• Exercise objective: Return each line of the records below in which the string "BARO" turns up.

• Change detection outputs:
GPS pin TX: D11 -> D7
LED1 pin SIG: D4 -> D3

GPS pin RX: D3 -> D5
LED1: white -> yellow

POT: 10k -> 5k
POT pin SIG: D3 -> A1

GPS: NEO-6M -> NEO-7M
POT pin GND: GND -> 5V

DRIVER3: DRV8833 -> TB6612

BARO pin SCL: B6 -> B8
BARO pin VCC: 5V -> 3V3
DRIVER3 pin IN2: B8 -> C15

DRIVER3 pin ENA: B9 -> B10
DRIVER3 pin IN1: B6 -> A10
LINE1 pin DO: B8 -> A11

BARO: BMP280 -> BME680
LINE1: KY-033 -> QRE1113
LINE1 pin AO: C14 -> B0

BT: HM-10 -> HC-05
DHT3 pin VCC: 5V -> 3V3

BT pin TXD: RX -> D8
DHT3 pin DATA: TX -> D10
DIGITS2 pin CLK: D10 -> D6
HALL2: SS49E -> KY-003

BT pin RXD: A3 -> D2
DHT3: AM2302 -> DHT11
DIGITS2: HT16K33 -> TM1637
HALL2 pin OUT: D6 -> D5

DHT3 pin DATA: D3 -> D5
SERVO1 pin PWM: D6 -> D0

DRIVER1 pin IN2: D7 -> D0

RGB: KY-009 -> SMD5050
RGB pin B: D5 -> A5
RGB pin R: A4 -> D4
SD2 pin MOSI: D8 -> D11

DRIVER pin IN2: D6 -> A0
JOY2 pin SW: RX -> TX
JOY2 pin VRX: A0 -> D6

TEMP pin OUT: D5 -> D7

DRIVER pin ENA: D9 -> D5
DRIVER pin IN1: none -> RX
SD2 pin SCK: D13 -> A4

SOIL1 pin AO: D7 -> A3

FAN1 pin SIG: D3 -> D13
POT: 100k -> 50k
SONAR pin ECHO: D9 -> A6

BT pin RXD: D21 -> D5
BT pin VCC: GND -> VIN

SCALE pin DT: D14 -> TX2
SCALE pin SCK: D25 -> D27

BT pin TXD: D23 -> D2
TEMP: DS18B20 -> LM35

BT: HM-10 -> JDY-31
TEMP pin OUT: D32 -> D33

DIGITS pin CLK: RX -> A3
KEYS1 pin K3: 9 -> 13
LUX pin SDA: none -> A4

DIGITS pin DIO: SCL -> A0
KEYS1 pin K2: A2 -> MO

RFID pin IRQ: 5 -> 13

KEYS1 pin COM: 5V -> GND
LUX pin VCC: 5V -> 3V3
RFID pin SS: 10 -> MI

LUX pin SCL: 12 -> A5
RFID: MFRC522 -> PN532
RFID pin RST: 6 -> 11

• Solution to this task:
BARO pin SCL: B6 -> B8
BARO pin VCC: 5V -> 3V3
BARO: BMP280 -> BME680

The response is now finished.